What to work on =
Within the listing below, give again exactly the lines between the one containing "The royal purple cone" and the one containing "The scarlet toy", inclusive, pictures left aside.

Data to examine =
○ ○ ○ ○ ○

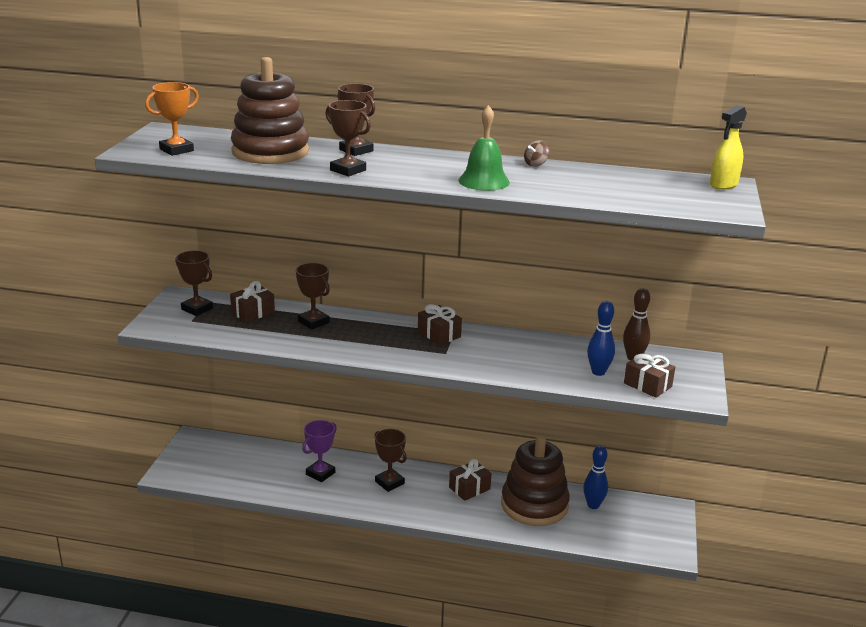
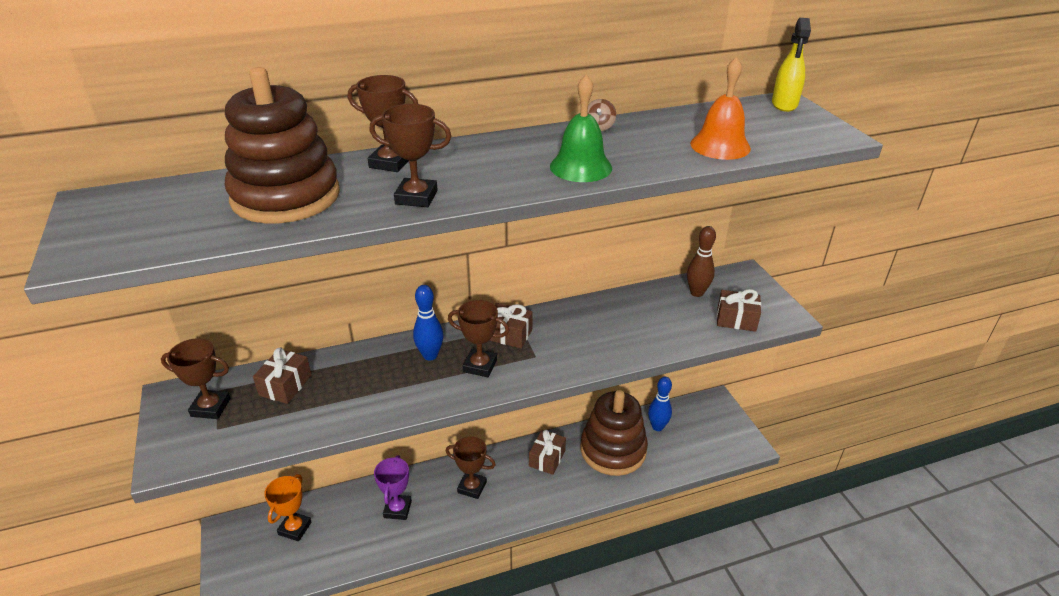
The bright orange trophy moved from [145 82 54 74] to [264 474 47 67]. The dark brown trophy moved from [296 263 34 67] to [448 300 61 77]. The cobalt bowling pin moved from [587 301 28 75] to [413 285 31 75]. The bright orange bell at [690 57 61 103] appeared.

○ ○ ○ ○ ○

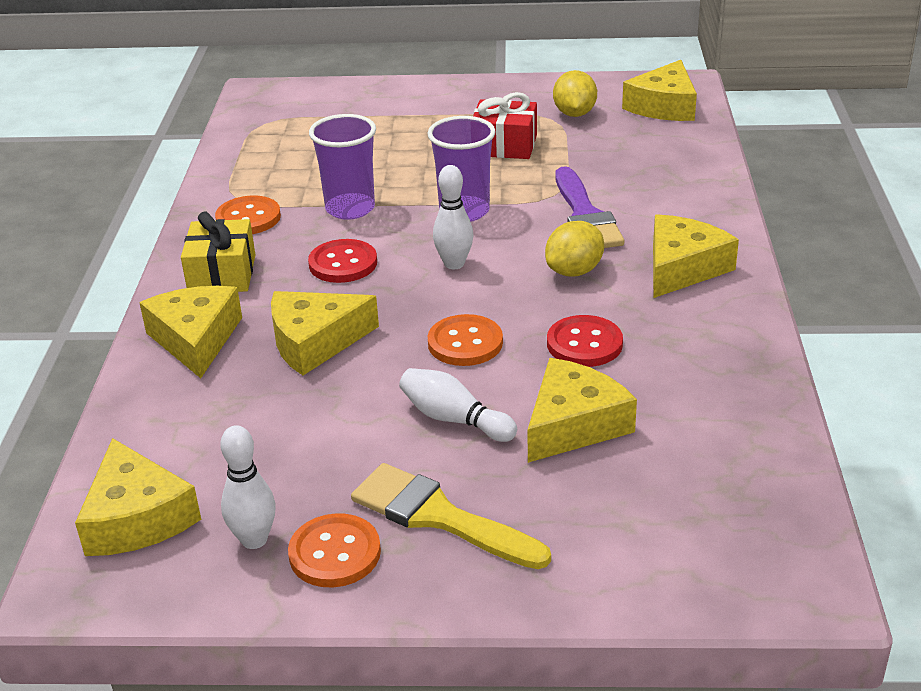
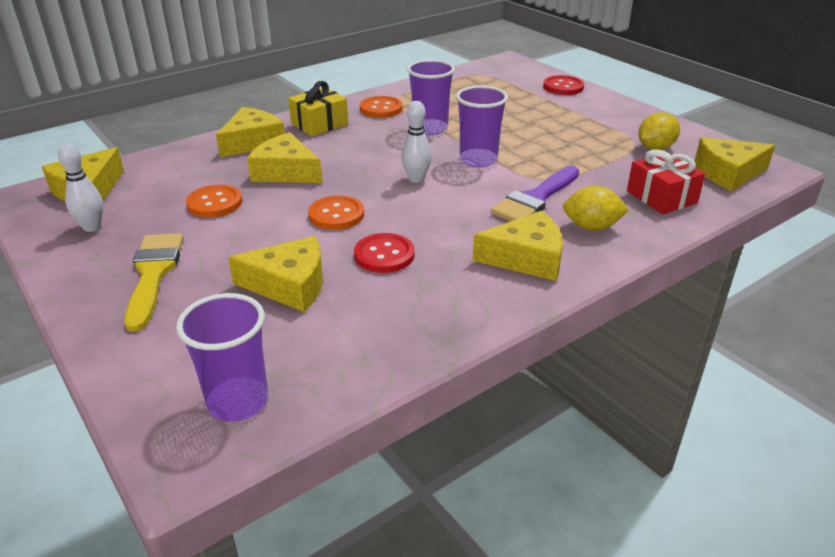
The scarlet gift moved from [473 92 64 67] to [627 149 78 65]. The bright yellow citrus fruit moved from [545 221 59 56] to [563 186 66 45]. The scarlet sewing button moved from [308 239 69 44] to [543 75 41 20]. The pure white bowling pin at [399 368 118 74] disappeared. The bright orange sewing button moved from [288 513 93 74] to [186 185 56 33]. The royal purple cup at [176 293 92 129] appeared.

○ ○ ○ ○ ○

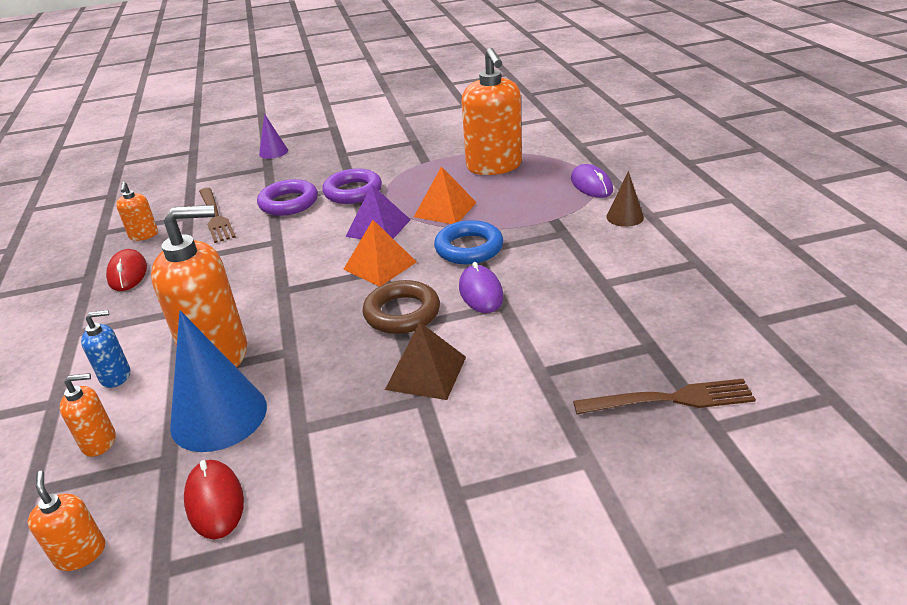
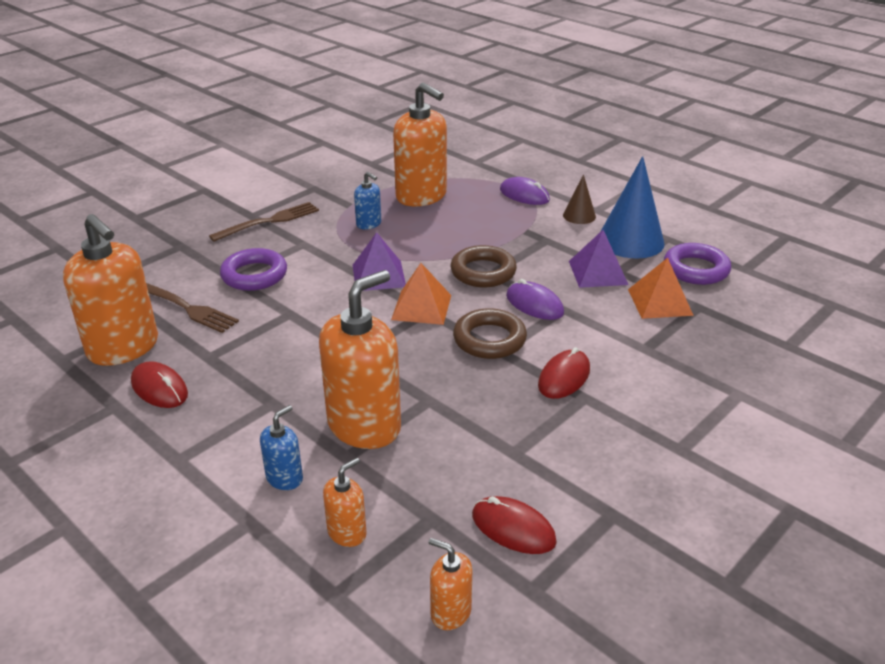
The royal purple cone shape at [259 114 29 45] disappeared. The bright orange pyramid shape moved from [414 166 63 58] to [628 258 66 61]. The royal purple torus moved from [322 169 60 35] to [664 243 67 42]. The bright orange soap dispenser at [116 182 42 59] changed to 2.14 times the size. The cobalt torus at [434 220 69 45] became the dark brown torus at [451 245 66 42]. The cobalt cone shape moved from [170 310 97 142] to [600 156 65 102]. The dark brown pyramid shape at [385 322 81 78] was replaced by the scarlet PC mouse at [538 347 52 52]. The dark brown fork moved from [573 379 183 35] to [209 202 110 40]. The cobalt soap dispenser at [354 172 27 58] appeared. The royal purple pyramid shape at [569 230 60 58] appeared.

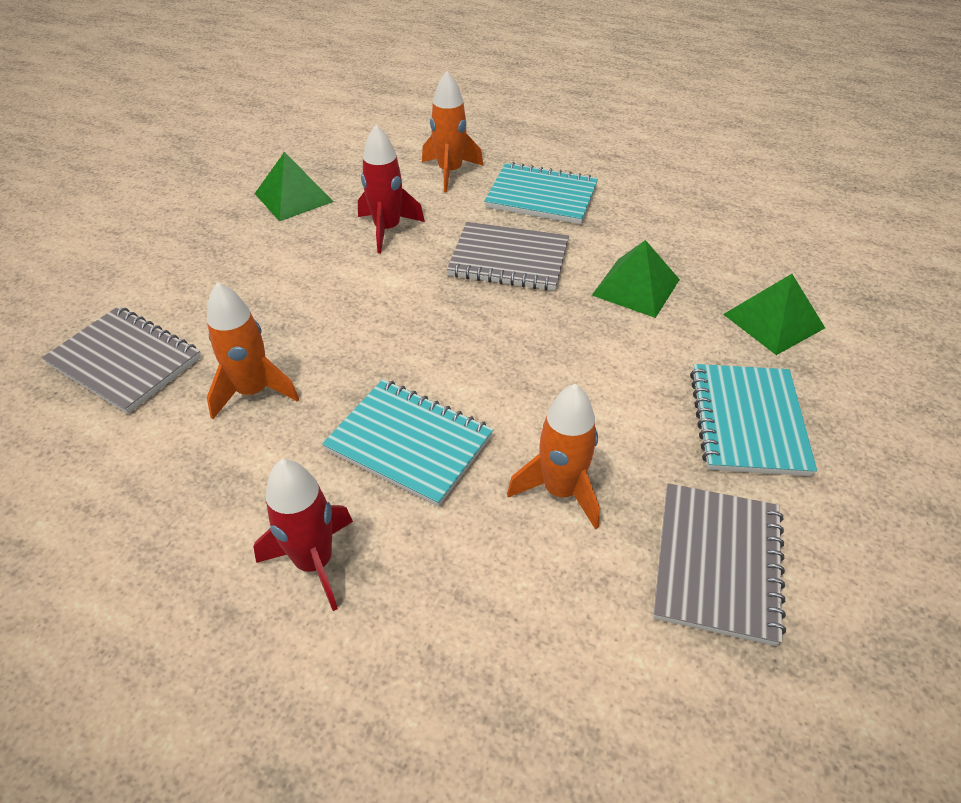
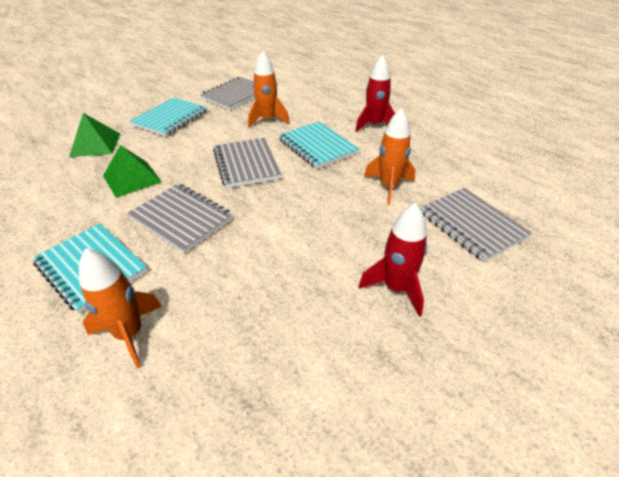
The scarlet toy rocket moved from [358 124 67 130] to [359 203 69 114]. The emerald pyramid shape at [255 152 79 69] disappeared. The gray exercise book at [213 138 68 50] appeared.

○ ○ ○ ○ ○

Expected output =
The royal purple cone shape at [259 114 29 45] disappeared. The bright orange pyramid shape moved from [414 166 63 58] to [628 258 66 61]. The royal purple torus moved from [322 169 60 35] to [664 243 67 42]. The bright orange soap dispenser at [116 182 42 59] changed to 2.14 times the size. The cobalt torus at [434 220 69 45] became the dark brown torus at [451 245 66 42]. The cobalt cone shape moved from [170 310 97 142] to [600 156 65 102]. The dark brown pyramid shape at [385 322 81 78] was replaced by the scarlet PC mouse at [538 347 52 52]. The dark brown fork moved from [573 379 183 35] to [209 202 110 40]. The cobalt soap dispenser at [354 172 27 58] appeared. The royal purple pyramid shape at [569 230 60 58] appeared.

The scarlet toy rocket moved from [358 124 67 130] to [359 203 69 114]. The emerald pyramid shape at [255 152 79 69] disappeared. The gray exercise book at [213 138 68 50] appeared.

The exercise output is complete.